[Collected data entries]
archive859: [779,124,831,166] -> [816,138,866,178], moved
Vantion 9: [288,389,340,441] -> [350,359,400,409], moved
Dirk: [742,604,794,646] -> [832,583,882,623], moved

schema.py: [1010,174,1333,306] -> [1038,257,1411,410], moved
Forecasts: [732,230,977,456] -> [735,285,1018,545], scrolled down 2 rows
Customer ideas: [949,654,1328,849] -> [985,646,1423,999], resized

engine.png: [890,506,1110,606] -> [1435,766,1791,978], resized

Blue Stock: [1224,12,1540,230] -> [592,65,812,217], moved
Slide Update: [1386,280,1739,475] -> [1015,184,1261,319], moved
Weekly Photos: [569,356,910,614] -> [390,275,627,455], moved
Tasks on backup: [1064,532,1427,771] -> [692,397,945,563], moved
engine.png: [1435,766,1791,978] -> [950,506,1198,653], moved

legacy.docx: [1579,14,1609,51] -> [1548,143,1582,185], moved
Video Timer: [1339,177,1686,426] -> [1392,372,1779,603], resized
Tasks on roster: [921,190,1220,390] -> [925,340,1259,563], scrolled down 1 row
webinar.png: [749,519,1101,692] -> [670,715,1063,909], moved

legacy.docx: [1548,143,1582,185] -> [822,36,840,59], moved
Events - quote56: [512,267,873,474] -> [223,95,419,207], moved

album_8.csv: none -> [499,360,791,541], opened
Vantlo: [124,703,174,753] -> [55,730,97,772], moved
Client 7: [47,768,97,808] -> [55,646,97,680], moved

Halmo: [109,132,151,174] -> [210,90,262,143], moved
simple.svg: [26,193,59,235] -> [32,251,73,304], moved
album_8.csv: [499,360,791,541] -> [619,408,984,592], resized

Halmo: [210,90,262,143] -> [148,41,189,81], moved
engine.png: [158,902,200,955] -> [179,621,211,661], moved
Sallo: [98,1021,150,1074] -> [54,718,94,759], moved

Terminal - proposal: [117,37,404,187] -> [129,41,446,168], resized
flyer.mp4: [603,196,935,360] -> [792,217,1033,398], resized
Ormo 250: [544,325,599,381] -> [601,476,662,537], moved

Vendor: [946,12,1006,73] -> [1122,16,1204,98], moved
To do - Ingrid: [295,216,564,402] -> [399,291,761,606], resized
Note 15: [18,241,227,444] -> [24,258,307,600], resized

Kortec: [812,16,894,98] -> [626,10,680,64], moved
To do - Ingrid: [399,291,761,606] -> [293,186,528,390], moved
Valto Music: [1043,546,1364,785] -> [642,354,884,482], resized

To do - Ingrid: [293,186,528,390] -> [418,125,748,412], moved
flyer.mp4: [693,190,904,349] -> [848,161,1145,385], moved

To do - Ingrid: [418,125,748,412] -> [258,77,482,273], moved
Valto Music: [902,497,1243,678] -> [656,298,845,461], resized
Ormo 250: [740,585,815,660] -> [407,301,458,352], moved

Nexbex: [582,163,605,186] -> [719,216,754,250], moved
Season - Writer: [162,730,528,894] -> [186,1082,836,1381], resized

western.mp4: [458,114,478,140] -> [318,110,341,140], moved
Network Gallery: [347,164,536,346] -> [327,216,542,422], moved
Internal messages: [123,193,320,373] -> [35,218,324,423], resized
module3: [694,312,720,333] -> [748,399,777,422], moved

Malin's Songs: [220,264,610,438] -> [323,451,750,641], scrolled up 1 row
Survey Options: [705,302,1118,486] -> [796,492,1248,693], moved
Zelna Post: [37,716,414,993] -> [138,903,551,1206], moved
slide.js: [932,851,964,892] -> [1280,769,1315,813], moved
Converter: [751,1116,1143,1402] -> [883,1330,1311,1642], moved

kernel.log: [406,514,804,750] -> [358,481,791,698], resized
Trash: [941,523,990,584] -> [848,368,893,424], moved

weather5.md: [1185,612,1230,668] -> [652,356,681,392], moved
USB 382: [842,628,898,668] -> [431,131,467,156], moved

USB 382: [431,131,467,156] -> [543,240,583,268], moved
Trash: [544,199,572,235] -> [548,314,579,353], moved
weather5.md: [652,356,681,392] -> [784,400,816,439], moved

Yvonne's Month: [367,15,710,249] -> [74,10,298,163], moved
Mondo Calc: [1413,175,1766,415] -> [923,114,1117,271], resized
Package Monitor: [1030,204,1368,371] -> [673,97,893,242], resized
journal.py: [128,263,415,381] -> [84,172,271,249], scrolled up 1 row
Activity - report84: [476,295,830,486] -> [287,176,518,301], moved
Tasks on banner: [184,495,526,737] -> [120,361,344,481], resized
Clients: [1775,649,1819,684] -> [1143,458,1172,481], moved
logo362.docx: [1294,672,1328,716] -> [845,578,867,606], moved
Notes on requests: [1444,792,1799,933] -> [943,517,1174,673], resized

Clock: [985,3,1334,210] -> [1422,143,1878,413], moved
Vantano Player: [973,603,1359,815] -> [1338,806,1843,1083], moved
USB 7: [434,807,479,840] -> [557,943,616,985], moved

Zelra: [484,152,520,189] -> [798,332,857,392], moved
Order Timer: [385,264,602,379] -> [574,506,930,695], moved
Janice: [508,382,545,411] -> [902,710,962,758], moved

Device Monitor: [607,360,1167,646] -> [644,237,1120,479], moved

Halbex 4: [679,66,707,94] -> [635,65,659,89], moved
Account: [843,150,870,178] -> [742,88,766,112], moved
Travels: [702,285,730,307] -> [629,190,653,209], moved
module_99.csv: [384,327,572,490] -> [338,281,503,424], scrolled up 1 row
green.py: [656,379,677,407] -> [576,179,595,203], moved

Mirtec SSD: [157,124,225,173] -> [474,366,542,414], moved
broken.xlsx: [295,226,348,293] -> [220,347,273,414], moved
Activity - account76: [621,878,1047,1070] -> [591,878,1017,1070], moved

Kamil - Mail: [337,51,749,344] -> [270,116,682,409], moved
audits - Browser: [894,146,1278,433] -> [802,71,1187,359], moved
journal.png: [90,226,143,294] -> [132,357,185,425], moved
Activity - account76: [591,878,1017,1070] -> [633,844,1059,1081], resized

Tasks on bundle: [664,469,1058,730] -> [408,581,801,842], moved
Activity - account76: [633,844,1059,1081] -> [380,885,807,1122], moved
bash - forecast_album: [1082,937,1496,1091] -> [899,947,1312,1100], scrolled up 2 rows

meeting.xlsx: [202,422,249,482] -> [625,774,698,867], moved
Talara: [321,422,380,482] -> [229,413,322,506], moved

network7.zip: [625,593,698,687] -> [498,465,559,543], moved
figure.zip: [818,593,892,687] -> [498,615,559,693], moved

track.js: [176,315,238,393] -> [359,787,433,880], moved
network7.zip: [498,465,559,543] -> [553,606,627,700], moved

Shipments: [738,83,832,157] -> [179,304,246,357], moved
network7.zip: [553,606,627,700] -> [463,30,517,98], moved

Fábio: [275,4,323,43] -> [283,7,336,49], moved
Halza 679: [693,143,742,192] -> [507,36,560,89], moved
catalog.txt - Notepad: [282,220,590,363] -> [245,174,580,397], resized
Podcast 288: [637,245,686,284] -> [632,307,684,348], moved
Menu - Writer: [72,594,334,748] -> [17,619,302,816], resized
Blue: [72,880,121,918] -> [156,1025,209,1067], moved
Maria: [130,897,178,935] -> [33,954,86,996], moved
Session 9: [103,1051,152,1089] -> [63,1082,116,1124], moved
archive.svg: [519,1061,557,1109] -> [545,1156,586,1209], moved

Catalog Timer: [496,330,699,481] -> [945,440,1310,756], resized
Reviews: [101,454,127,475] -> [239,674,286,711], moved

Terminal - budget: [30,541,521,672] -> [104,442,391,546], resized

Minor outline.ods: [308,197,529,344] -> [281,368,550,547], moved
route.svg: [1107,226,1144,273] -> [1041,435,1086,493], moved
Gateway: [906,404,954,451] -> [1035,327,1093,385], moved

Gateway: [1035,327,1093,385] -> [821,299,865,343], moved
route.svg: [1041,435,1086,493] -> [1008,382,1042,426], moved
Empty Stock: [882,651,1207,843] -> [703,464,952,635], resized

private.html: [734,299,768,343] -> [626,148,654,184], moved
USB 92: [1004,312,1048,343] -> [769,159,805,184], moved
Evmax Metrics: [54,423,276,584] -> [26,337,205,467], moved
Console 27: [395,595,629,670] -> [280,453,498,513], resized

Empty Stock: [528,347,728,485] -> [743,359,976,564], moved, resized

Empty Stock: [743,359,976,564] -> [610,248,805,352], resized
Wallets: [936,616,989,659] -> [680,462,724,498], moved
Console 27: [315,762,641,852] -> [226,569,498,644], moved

** How to complete this task **
Reproduce precisely, and with no line left out, each line from the top of the entries through the line that carries "To do - Ingrid: [399,291,761,606]".

** Solved exercise **
archive859: [779,124,831,166] -> [816,138,866,178], moved
Vantion 9: [288,389,340,441] -> [350,359,400,409], moved
Dirk: [742,604,794,646] -> [832,583,882,623], moved

schema.py: [1010,174,1333,306] -> [1038,257,1411,410], moved
Forecasts: [732,230,977,456] -> [735,285,1018,545], scrolled down 2 rows
Customer ideas: [949,654,1328,849] -> [985,646,1423,999], resized

engine.png: [890,506,1110,606] -> [1435,766,1791,978], resized

Blue Stock: [1224,12,1540,230] -> [592,65,812,217], moved
Slide Update: [1386,280,1739,475] -> [1015,184,1261,319], moved
Weekly Photos: [569,356,910,614] -> [390,275,627,455], moved
Tasks on backup: [1064,532,1427,771] -> [692,397,945,563], moved
engine.png: [1435,766,1791,978] -> [950,506,1198,653], moved

legacy.docx: [1579,14,1609,51] -> [1548,143,1582,185], moved
Video Timer: [1339,177,1686,426] -> [1392,372,1779,603], resized
Tasks on roster: [921,190,1220,390] -> [925,340,1259,563], scrolled down 1 row
webinar.png: [749,519,1101,692] -> [670,715,1063,909], moved

legacy.docx: [1548,143,1582,185] -> [822,36,840,59], moved
Events - quote56: [512,267,873,474] -> [223,95,419,207], moved

album_8.csv: none -> [499,360,791,541], opened
Vantlo: [124,703,174,753] -> [55,730,97,772], moved
Client 7: [47,768,97,808] -> [55,646,97,680], moved

Halmo: [109,132,151,174] -> [210,90,262,143], moved
simple.svg: [26,193,59,235] -> [32,251,73,304], moved
album_8.csv: [499,360,791,541] -> [619,408,984,592], resized

Halmo: [210,90,262,143] -> [148,41,189,81], moved
engine.png: [158,902,200,955] -> [179,621,211,661], moved
Sallo: [98,1021,150,1074] -> [54,718,94,759], moved

Terminal - proposal: [117,37,404,187] -> [129,41,446,168], resized
flyer.mp4: [603,196,935,360] -> [792,217,1033,398], resized
Ormo 250: [544,325,599,381] -> [601,476,662,537], moved

Vendor: [946,12,1006,73] -> [1122,16,1204,98], moved
To do - Ingrid: [295,216,564,402] -> [399,291,761,606], resized
Note 15: [18,241,227,444] -> [24,258,307,600], resized

Kortec: [812,16,894,98] -> [626,10,680,64], moved
To do - Ingrid: [399,291,761,606] -> [293,186,528,390], moved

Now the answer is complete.